» **What you have to do**
Would you please copy only the lines from the line that contains "MIC2 pin OUT: A0 -> D4" to the end of the data below, exactly, leaving every picture out?

» **Data section**
-- Opening Marker --

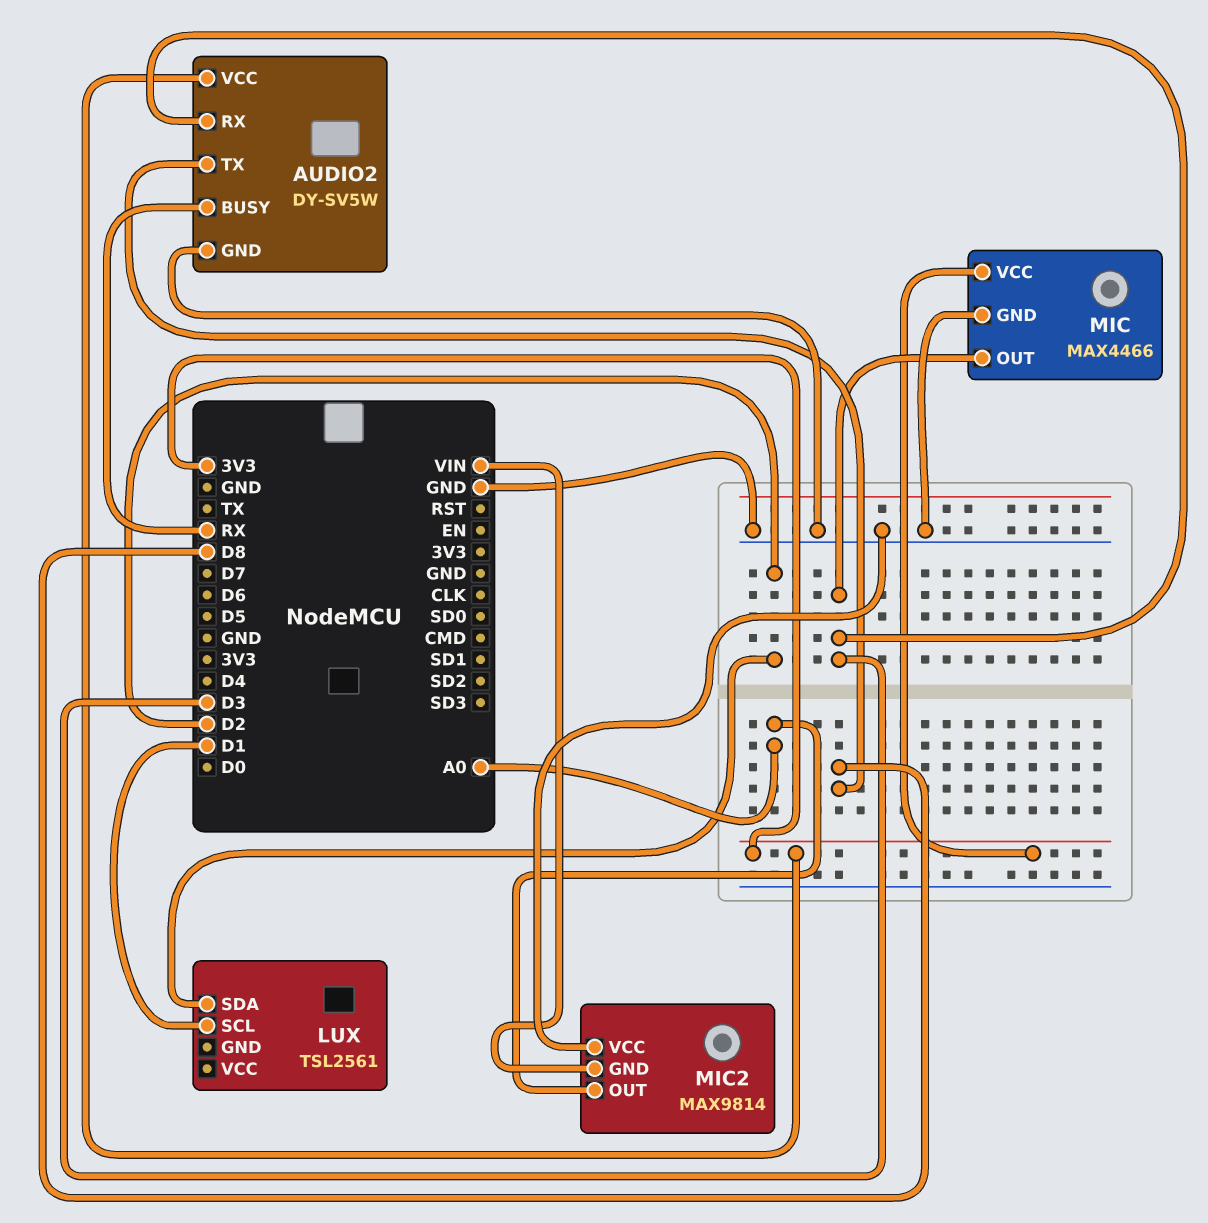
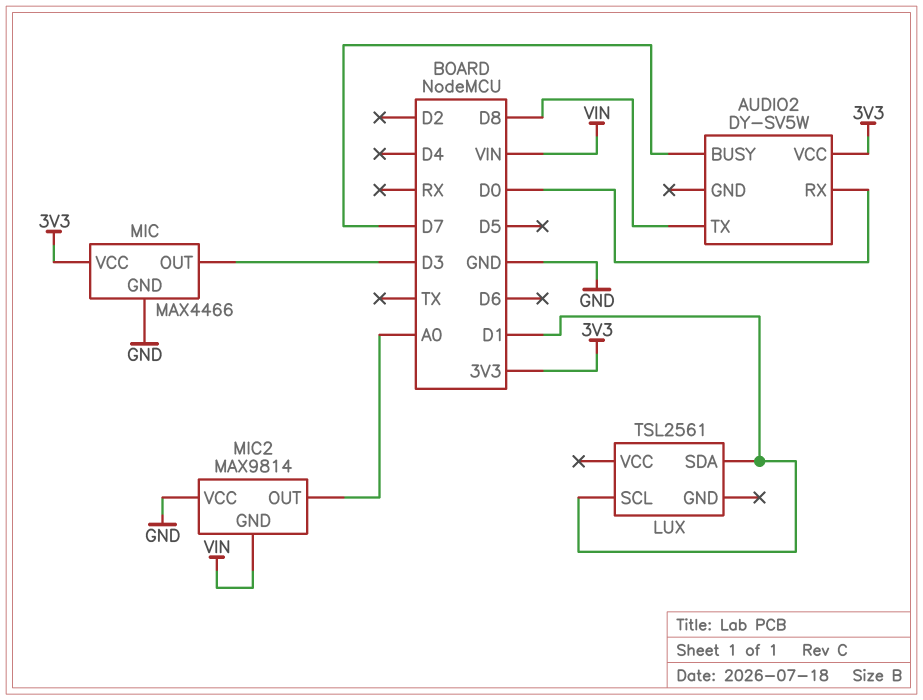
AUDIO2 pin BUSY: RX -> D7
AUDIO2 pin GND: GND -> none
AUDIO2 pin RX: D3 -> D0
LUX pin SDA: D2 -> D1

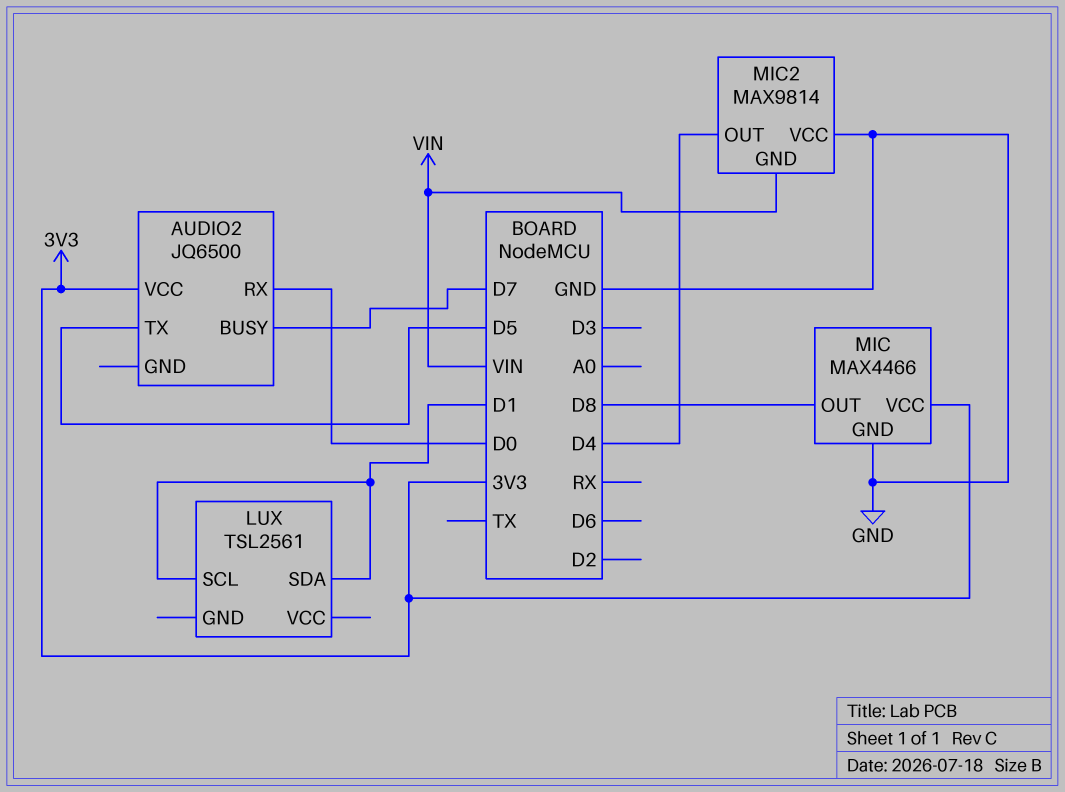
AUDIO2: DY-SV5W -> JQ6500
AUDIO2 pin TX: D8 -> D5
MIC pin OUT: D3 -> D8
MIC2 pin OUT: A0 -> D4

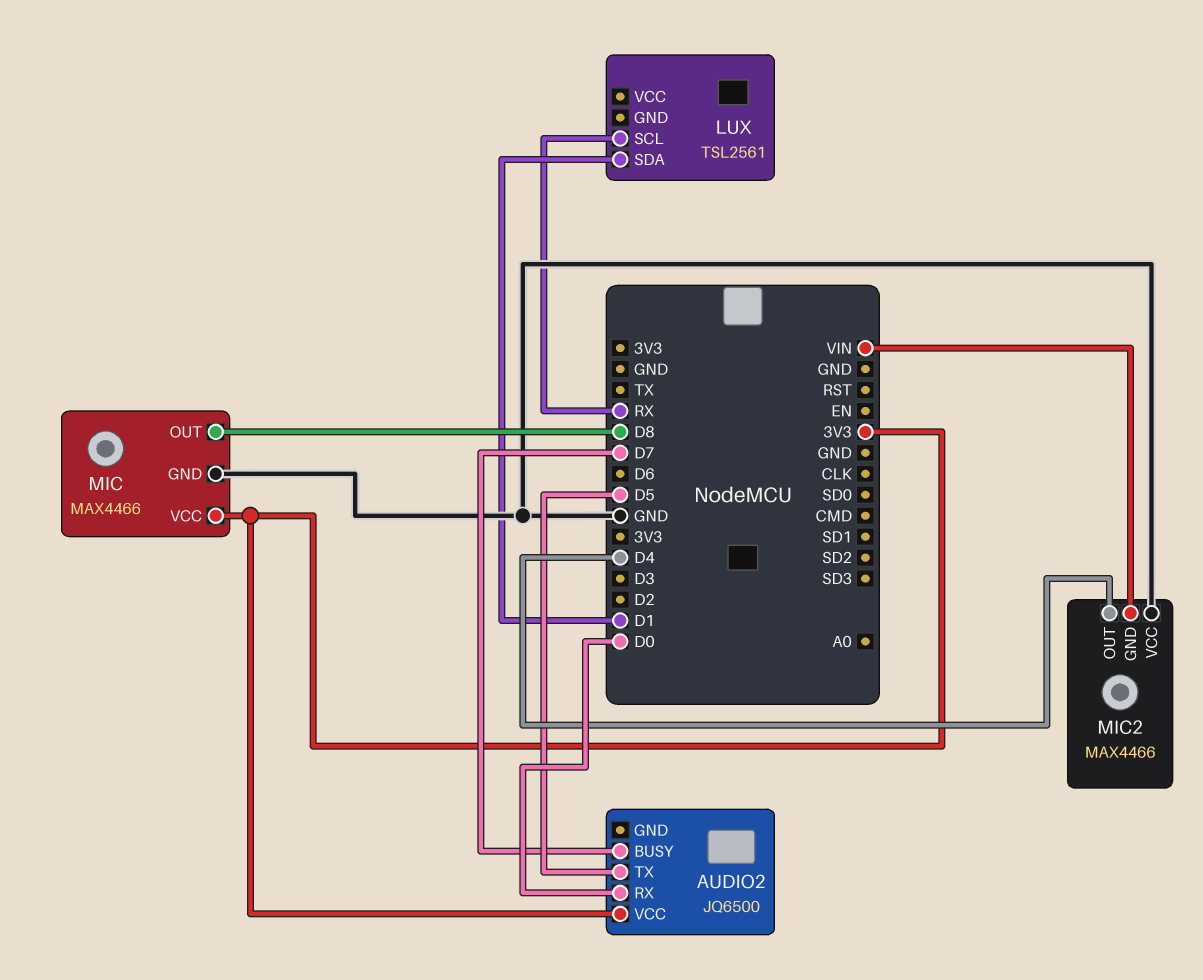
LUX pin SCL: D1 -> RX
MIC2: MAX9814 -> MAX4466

-- Closing Marker --

» **Completed task**
MIC2 pin OUT: A0 -> D4

LUX pin SCL: D1 -> RX
MIC2: MAX9814 -> MAX4466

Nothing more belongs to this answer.